How to complete this task
Nothing but the lines below from the one containing "green rectangle: (544, 45)" through the one containing "orange line: (100, 35)" should appear in the answer, exact and without pictures.
* * *
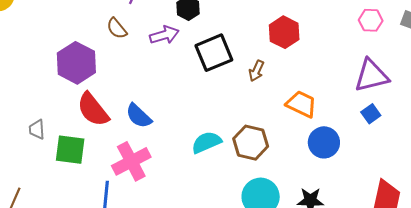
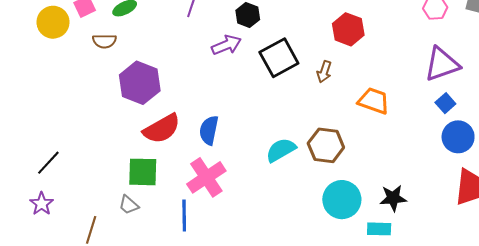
brown semicircle: (117, 28) -> (104, 41), moved, turned -45
red semicircle: (93, 110) -> (162, 129), turned -75
blue semicircle: (139, 116) -> (209, 130), turned 64
gray trapezoid: (37, 129) -> (129, 205), moved, turned -40
blue circle: (324, 142) -> (458, 137), moved

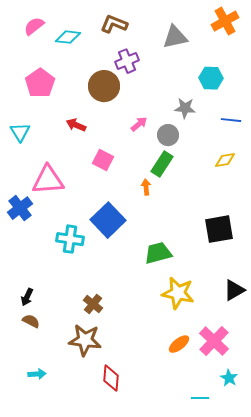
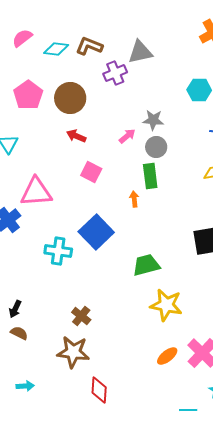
brown L-shape: (114, 24) -> (89, 46), moved
gray triangle: (175, 37) -> (140, 52), moved
brown circle: (104, 86) -> (70, 98), moved
gray star: (185, 108) -> (153, 120), moved
red arrow: (76, 125) -> (76, 136), moved
green rectangle: (162, 164) -> (150, 176), turned -40

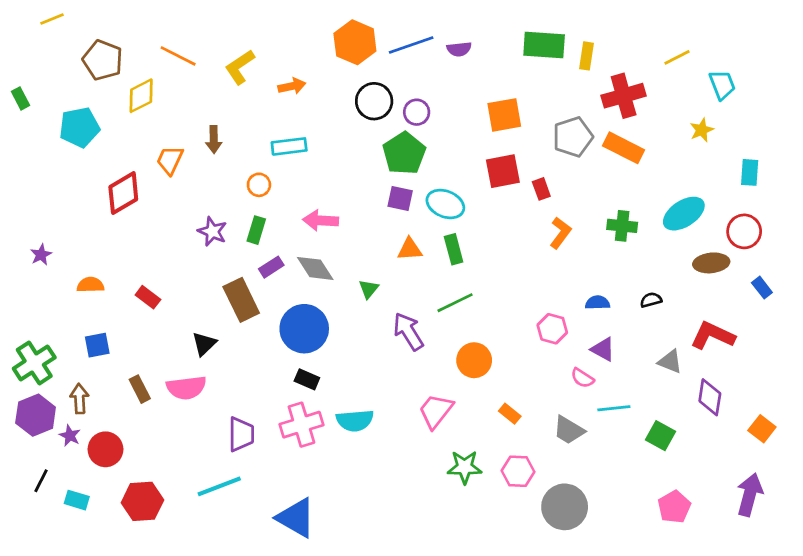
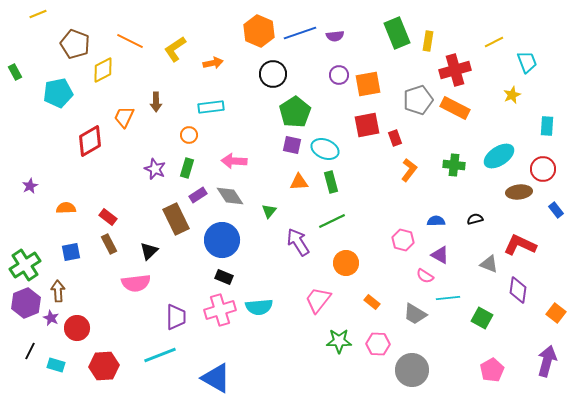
green rectangle: (544, 45) -> (397, 33), turned 64
purple circle: (417, 112) -> (339, 75), moved
brown rectangle: (140, 389) -> (109, 244), moved

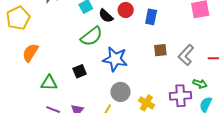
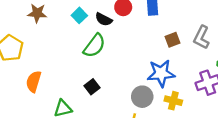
blue star: (115, 59) -> (161, 73), moved

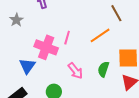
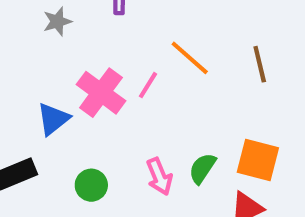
orange line: (100, 35) -> (190, 58), moved, turned 60
pink arrow: (75, 71) -> (159, 177), moved

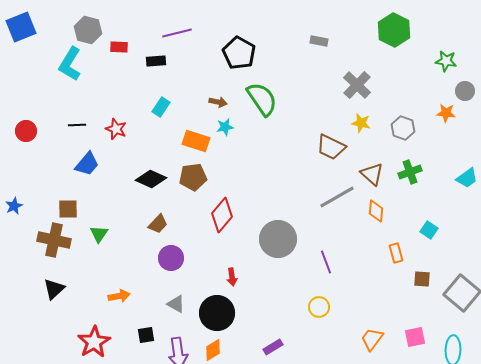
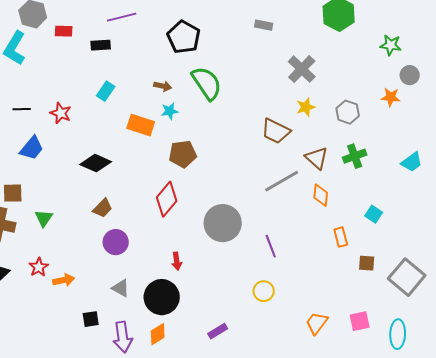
yellow star: (361, 123) -> (306, 107), turned -30
brown pentagon: (193, 177) -> (183, 154), moved
red star: (94, 342) -> (39, 267), moved, size x0.6

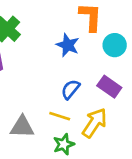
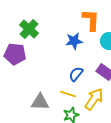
blue star: (68, 45) -> (74, 41), turned -30

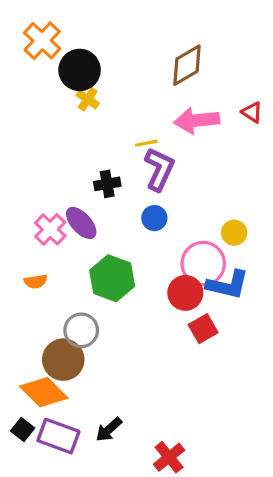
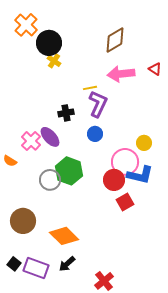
orange semicircle: (36, 281) -> (10, 161), moved, turned 40
gray circle: (81, 330) -> (50, 180), moved
brown circle: (63, 360) -> (23, 221), moved
orange diamond: (44, 392) -> (64, 236), moved

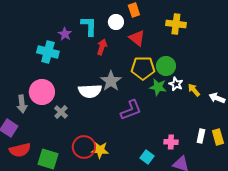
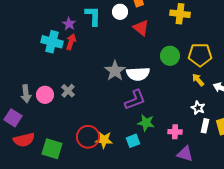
red arrow: (102, 47) -> (71, 42), moved
yellow pentagon: (143, 68) -> (200, 55), moved
white star: (176, 84) -> (198, 108), moved
green star: (158, 87) -> (146, 123), moved
white semicircle: (90, 91) -> (138, 74), moved
pink circle: (42, 92) -> (45, 95), moved, size x0.7
gray cross: (61, 112) -> (68, 91), moved
cyan square: (147, 157) -> (133, 141), moved, turned 32

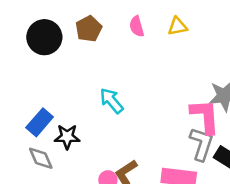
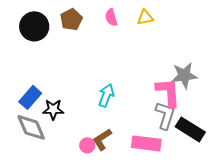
cyan arrow: (112, 101) -> (106, 95), moved, turned 60
gray diamond: (41, 158) -> (31, 127), size x1.4

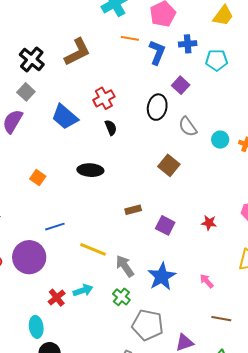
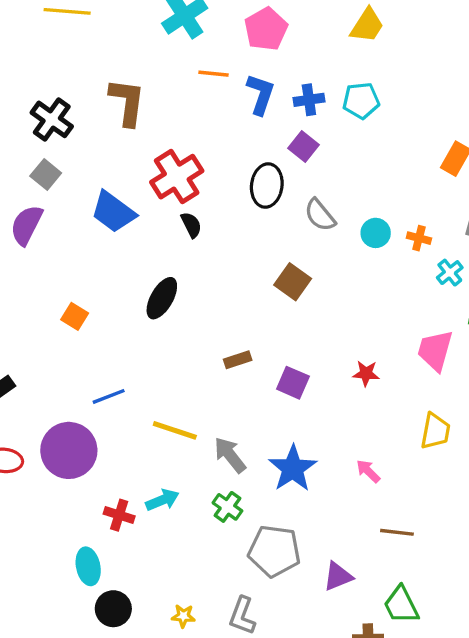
blue cross: (188, 44) -> (309, 100), moved
brown L-shape: (77, 52) -> (127, 102), turned -52
red cross: (104, 98) -> (177, 177), size x1.4
black ellipse: (90, 170) -> (162, 298), turned -60
red cross: (57, 298) -> (119, 515), turned -30

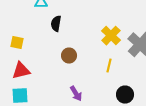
* * *
Solution below
green rectangle: (544, 45) -> (397, 33), turned 64
purple circle: (417, 112) -> (339, 75), moved
brown rectangle: (140, 389) -> (109, 244), moved

blue star: (115, 59) -> (161, 73), moved

orange line: (100, 35) -> (190, 58), moved, turned 60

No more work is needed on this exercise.